Work order :: Go through the records and report each line holding the string "cone".

(Scene change data)

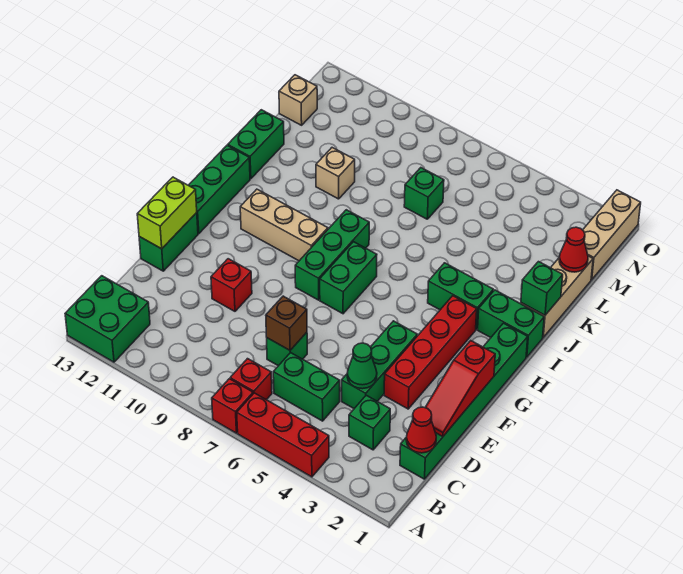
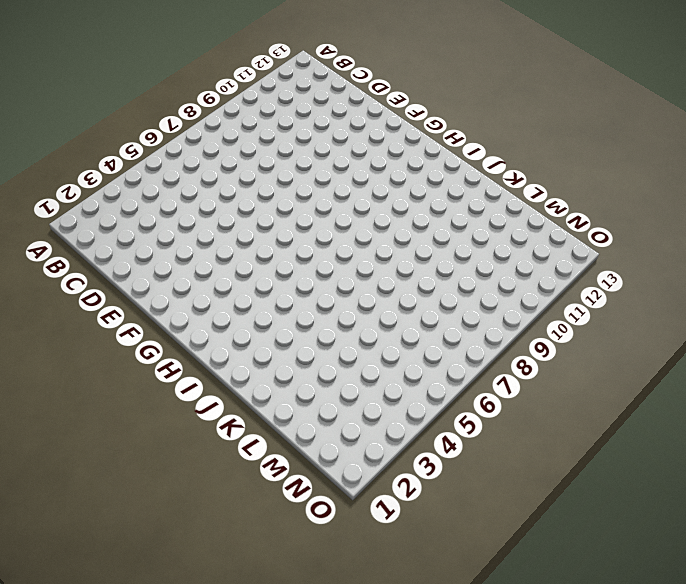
none -> red brick A4:A6 level 1
none -> red brick A7 level 1
none -> green brick A12:B13 level 1
none -> red brick B7 level 1

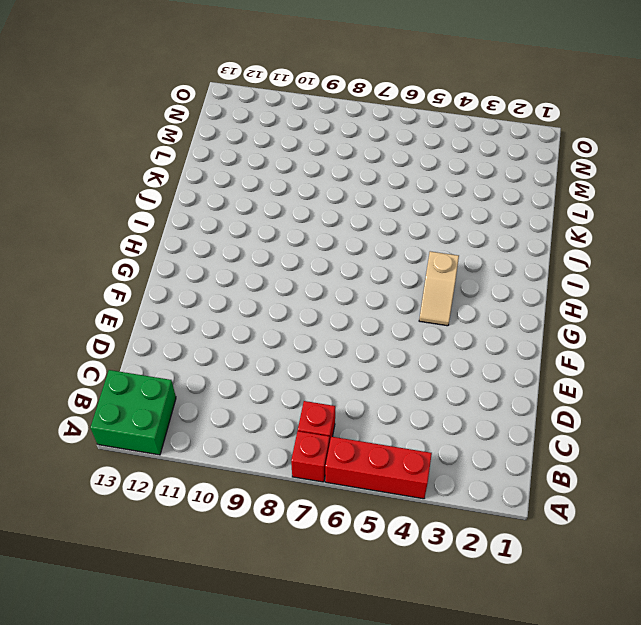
tan slope G4:H4 level 1 top H -> none
none -> green brick C1:H1 level 1
none -> green brick C3 level 1
none -> green brick C5:C6 level 1
none -> green brick D4:F4 level 1

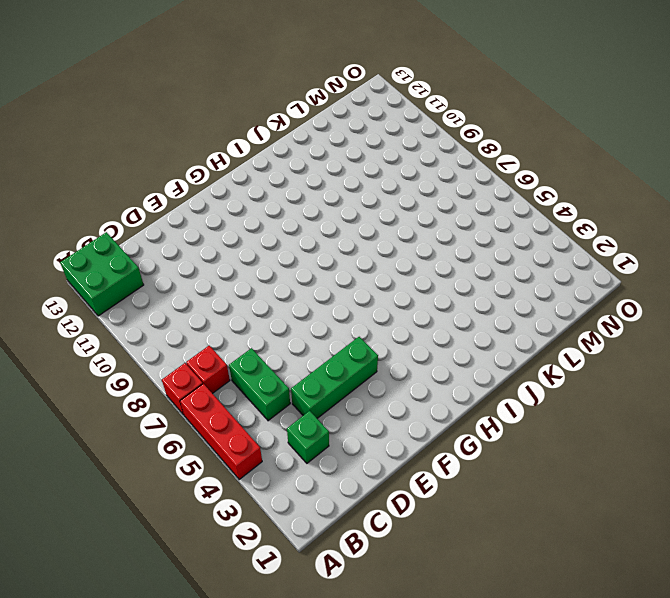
none -> green brick C1:H1 level 1
none -> green brick D7 level 1
none -> red brick E3:H3 level 1
none -> red brick E10 level 1

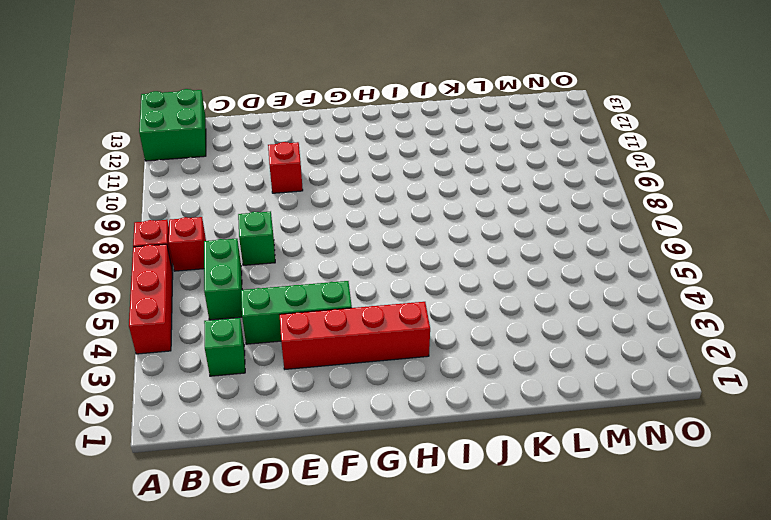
none -> green brick C1:H1 level 1
none -> green brick E13:F13 level 1
none -> green brick G7:H7 level 1
none -> green brick G8:I8 level 1

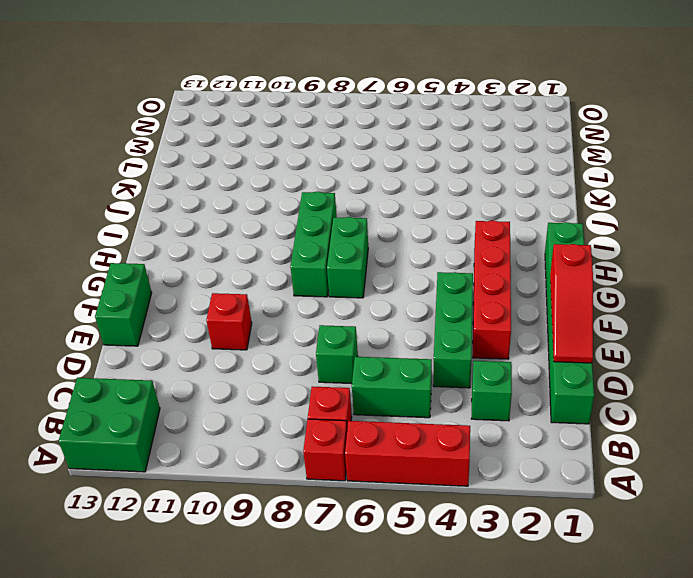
none -> green brick G13:I13 level 1
none -> tan brick H9:H11 level 1
none -> green brick I1:I2 level 1
none -> green brick I3:I4 level 1

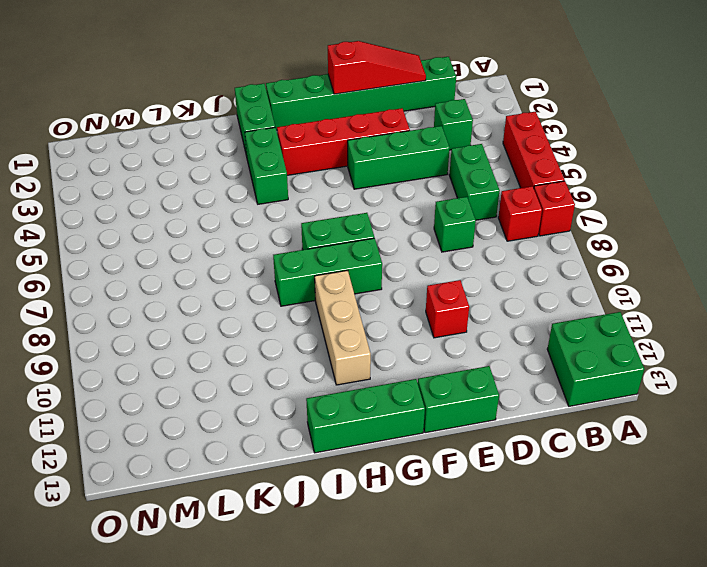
none -> tan brick J1:L1 level 1
none -> green brick J13:K13 level 1
none -> tan brick K10 level 1
none -> green brick L7 level 1

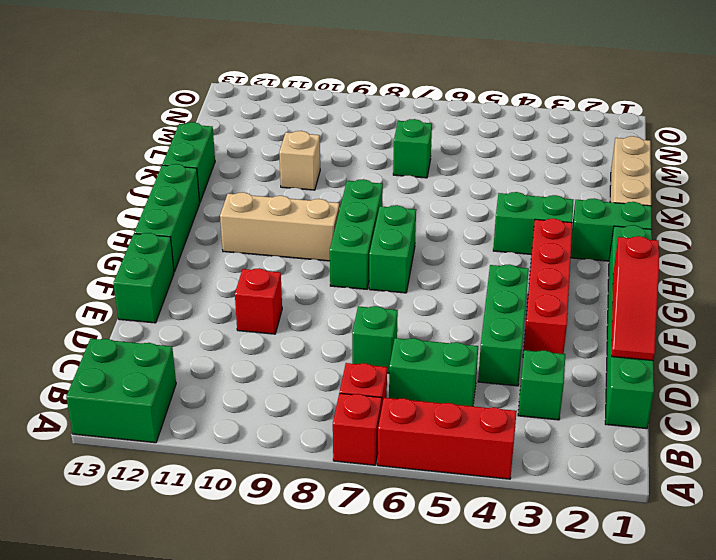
none -> tan brick M1:O1 level 1
none -> tan brick M13 level 1
none -> red cone C1 level 2
none -> green cone D4 level 2

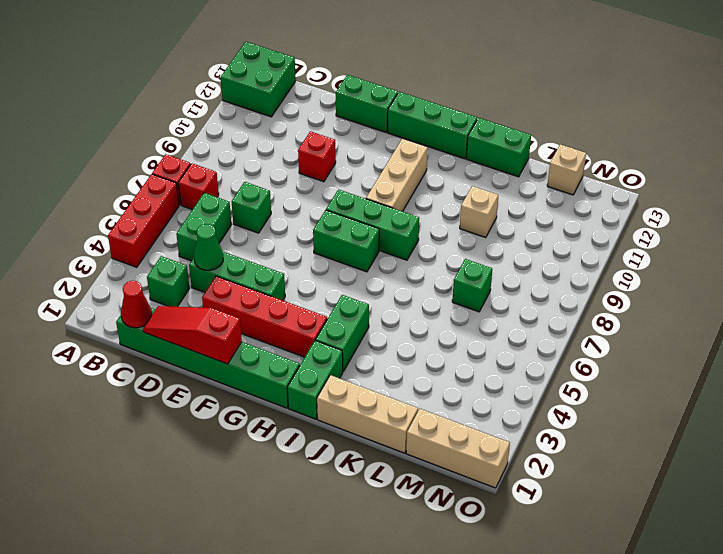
none -> brown brick D7 level 2
none -> lime brick E13:F13 level 2
none -> green brick J1 level 2
none -> red cone L1 level 2

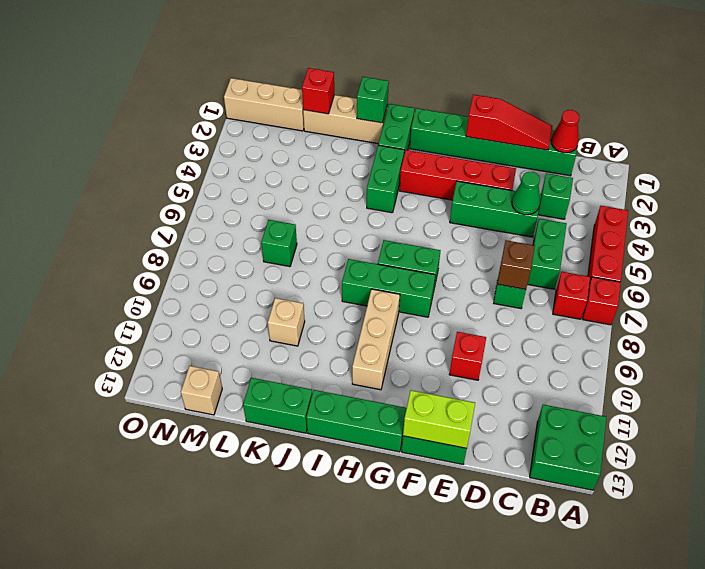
red brick L1 level 2 -> red cone L1 level 2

Exercise result ::
none -> red cone C1 level 2
none -> green cone D4 level 2
none -> red cone L1 level 2
red brick L1 level 2 -> red cone L1 level 2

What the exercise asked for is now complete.